**Work instruction:**
Find where "Workshop.java: [87,517,359,592] ->" appears in the entries below. That line and all lines after it, through the last, are to be duplicated exactly, with nothing else.

Stored entries
*** Begin section ***
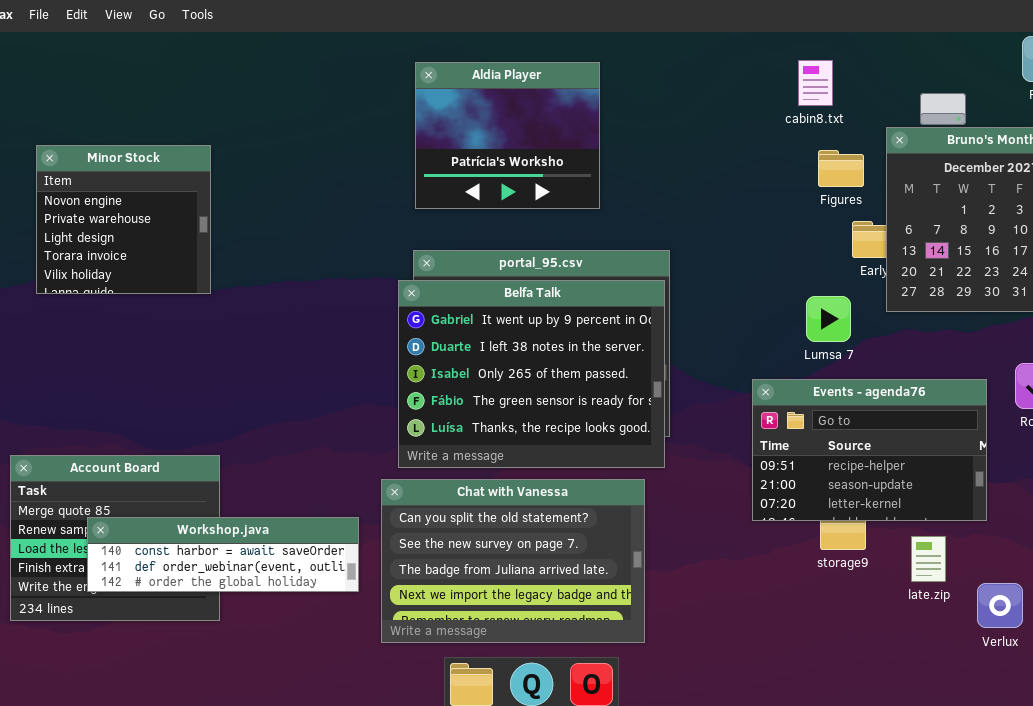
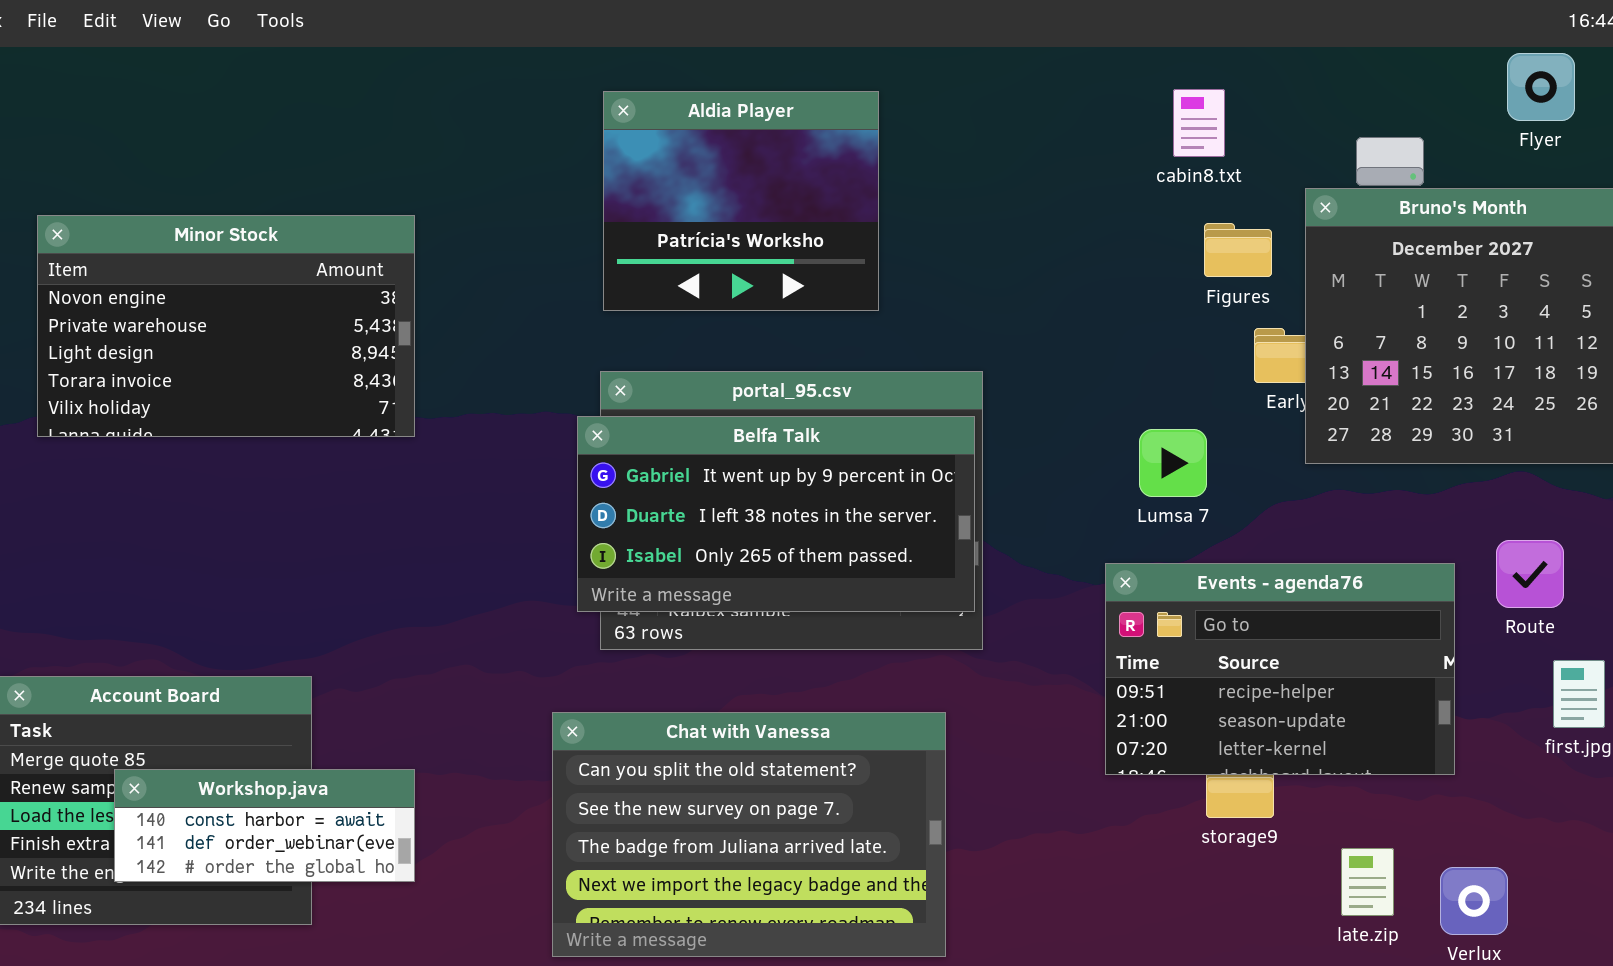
Minor Stock: [36,145,211,294] -> [37,215,415,437], resized
Belfa Talk: [398,280,665,468] -> [577,416,975,612], resized
Lumsa 7: [806,296,851,342] -> [1139,429,1207,497], moved
Workshop.java: [87,517,359,592] -> [114,769,415,882], resized
late.zip: [911,536,946,582] -> [1341,848,1394,916], moved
*** End section ***
**Written answer:**
Workshop.java: [87,517,359,592] -> [114,769,415,882], resized
late.zip: [911,536,946,582] -> [1341,848,1394,916], moved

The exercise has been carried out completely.